Task to complete: Using the listing below, determine the count of lines with the word "degrees" and reply only with it.

Task material:
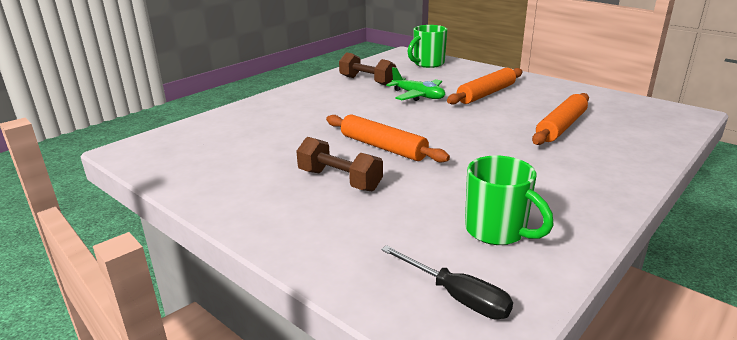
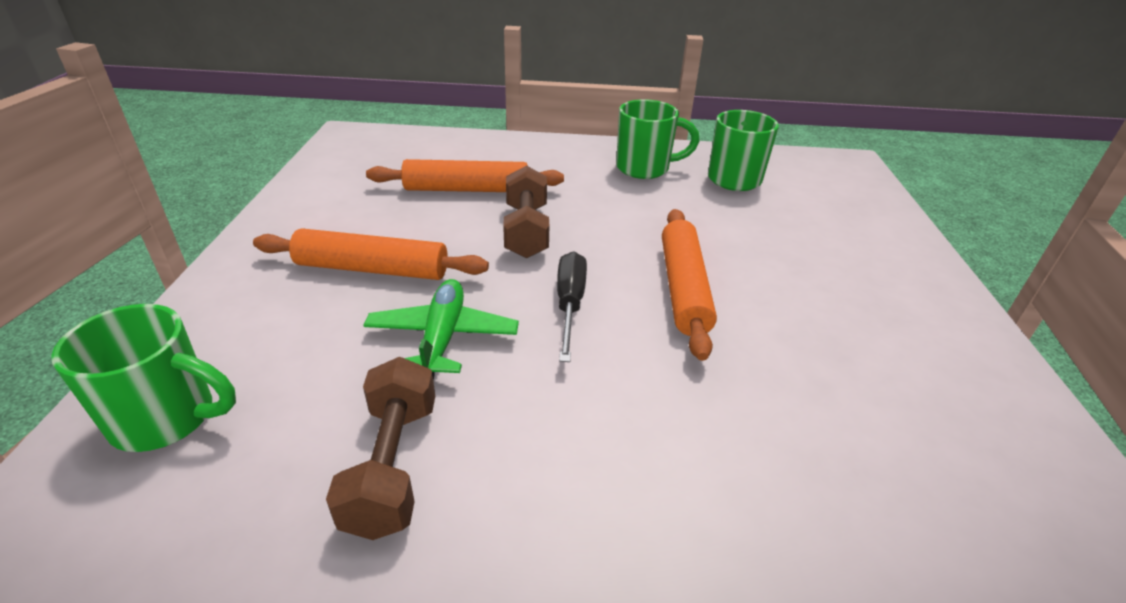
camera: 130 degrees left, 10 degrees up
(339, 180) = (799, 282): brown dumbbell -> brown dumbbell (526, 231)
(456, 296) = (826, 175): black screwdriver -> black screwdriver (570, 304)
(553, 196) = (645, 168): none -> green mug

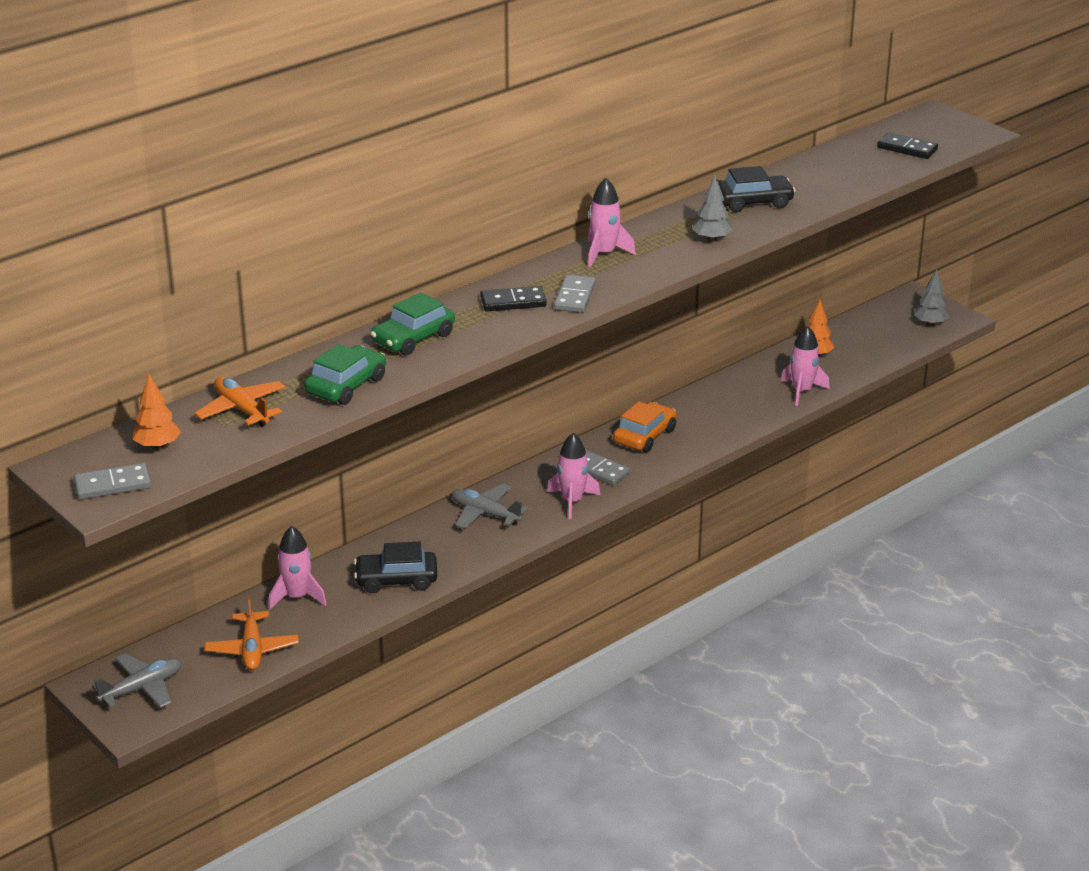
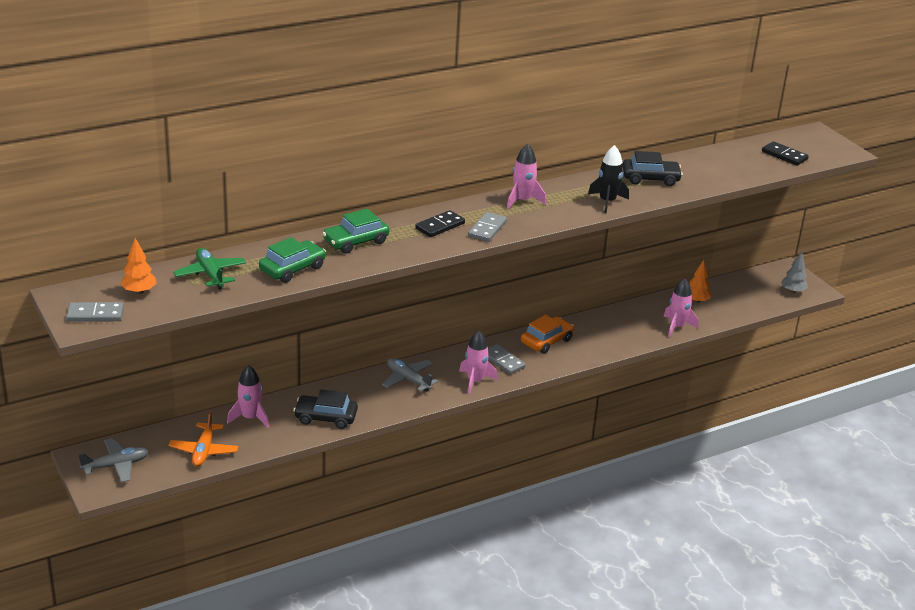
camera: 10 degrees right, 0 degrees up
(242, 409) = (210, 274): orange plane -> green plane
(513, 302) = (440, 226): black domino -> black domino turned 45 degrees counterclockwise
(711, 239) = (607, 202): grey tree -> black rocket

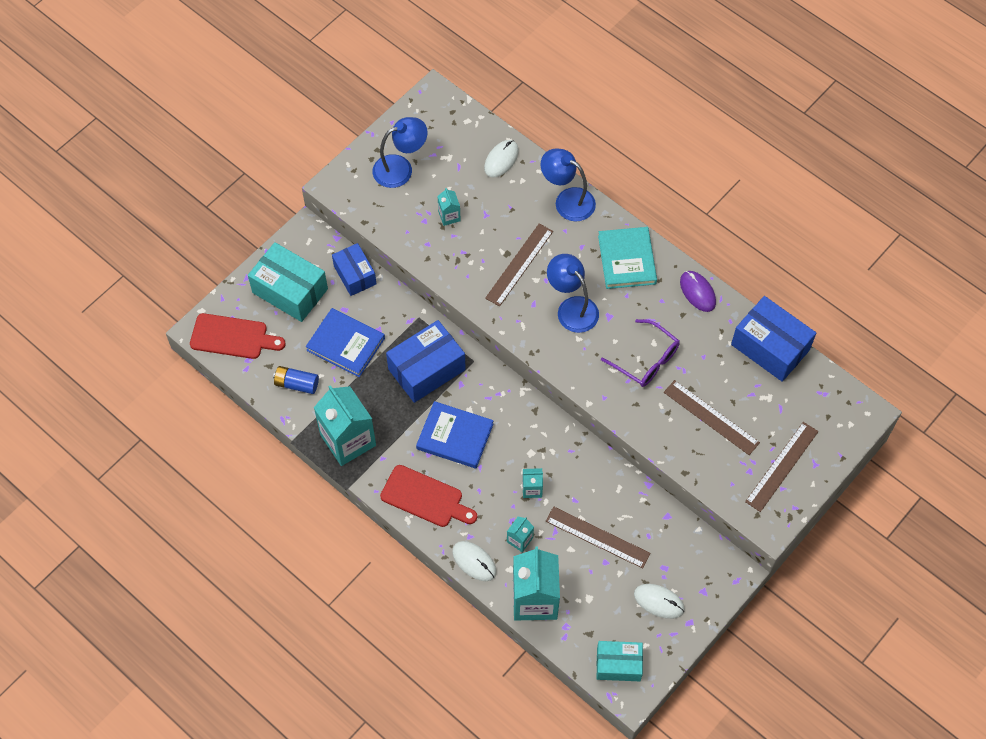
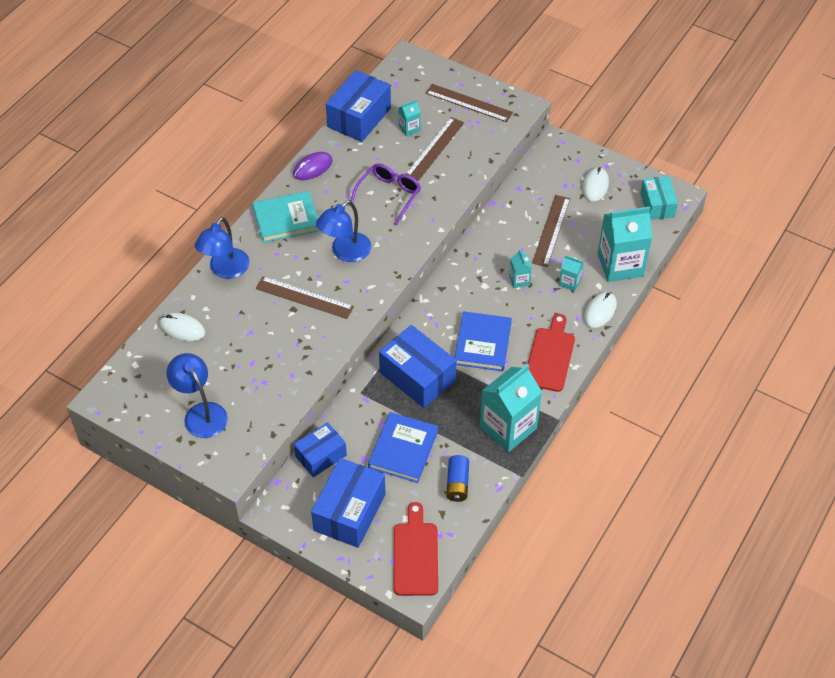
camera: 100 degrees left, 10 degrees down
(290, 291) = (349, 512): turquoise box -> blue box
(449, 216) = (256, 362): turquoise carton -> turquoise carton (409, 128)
* * *
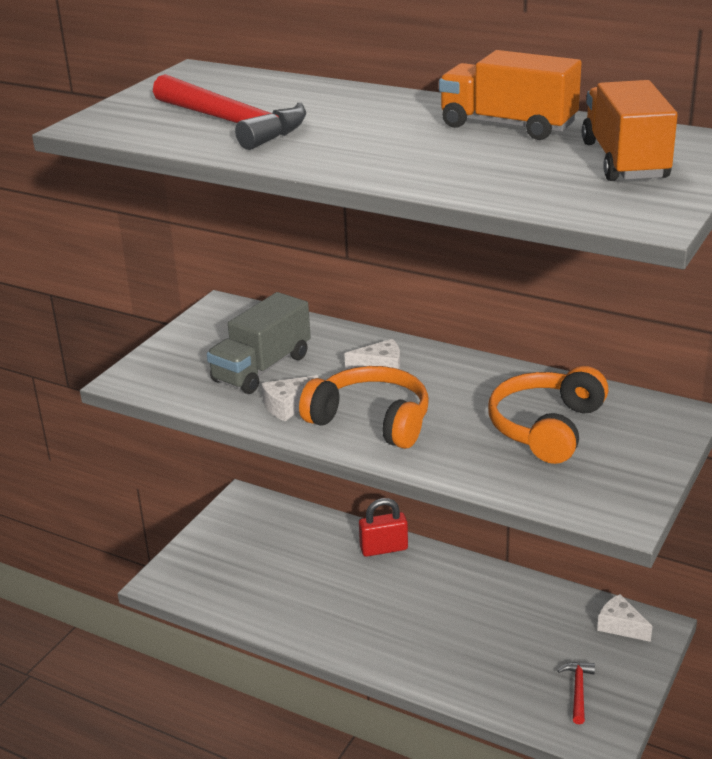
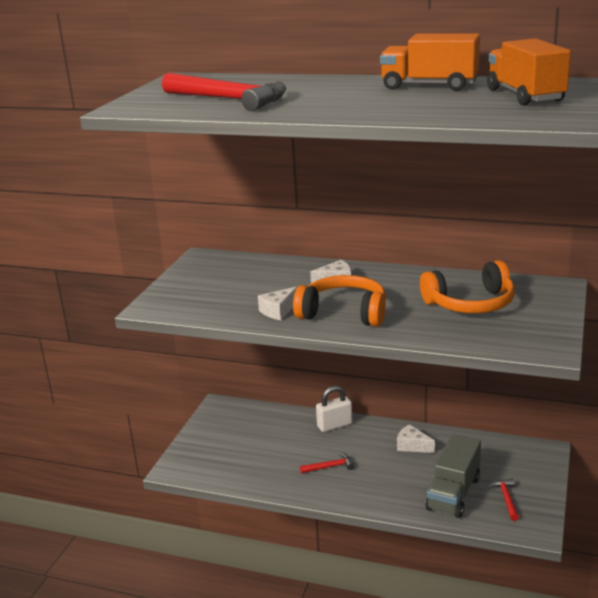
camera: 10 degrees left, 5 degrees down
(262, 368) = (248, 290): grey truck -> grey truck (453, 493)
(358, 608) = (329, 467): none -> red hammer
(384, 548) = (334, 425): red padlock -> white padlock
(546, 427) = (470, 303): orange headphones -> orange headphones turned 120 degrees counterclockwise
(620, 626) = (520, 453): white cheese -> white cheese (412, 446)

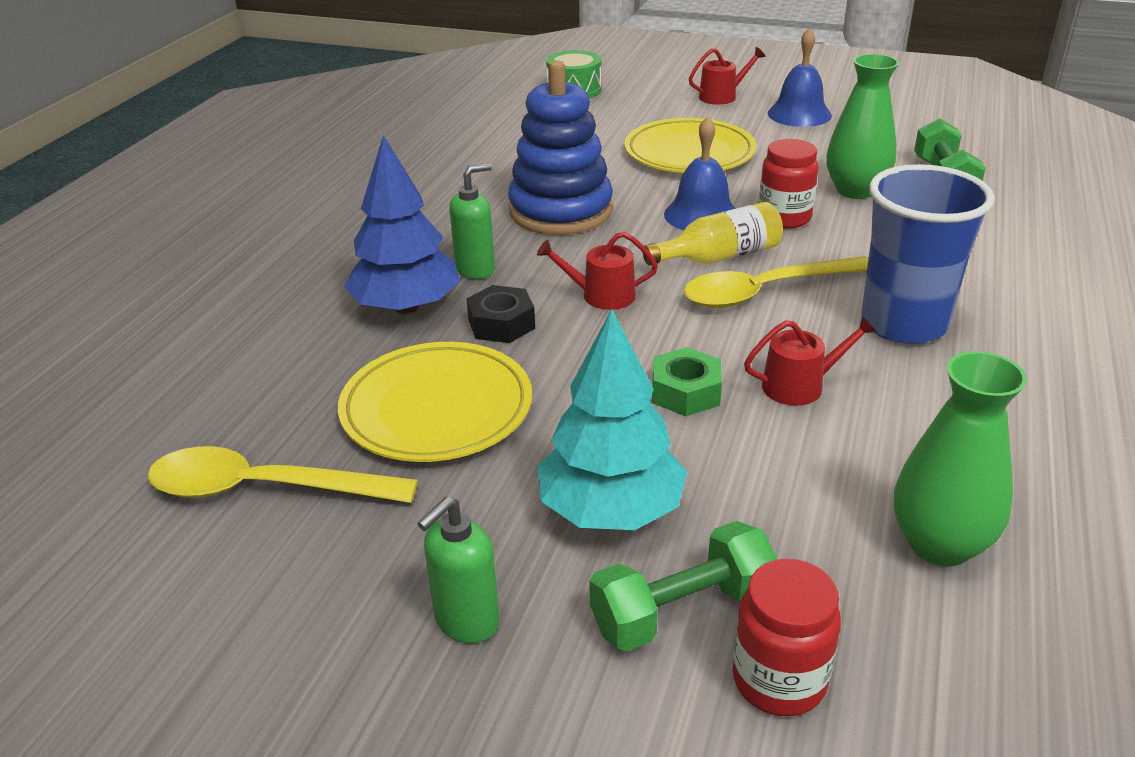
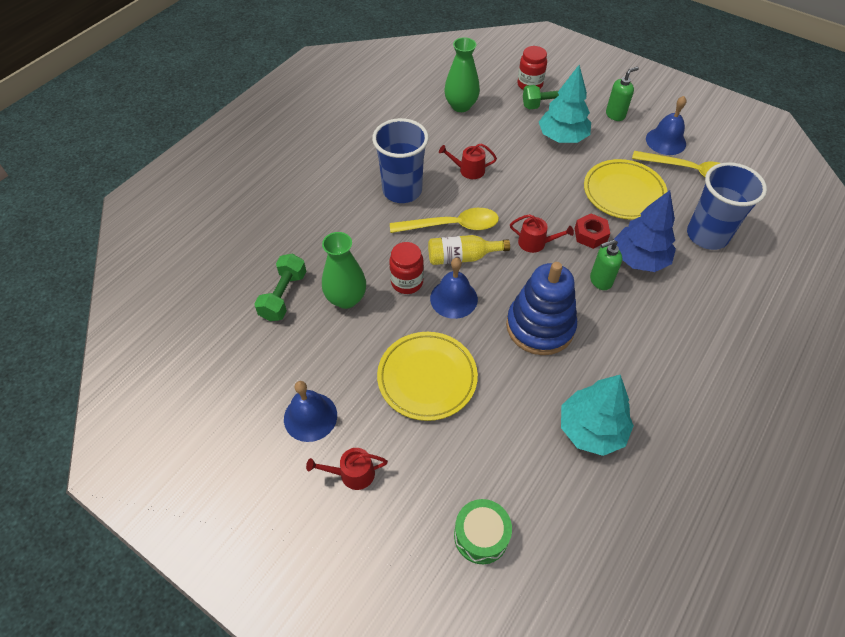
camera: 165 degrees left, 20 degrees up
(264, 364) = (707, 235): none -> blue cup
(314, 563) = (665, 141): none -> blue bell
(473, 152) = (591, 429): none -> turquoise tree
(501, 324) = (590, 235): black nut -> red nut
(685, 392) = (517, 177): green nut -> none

Answer box: 7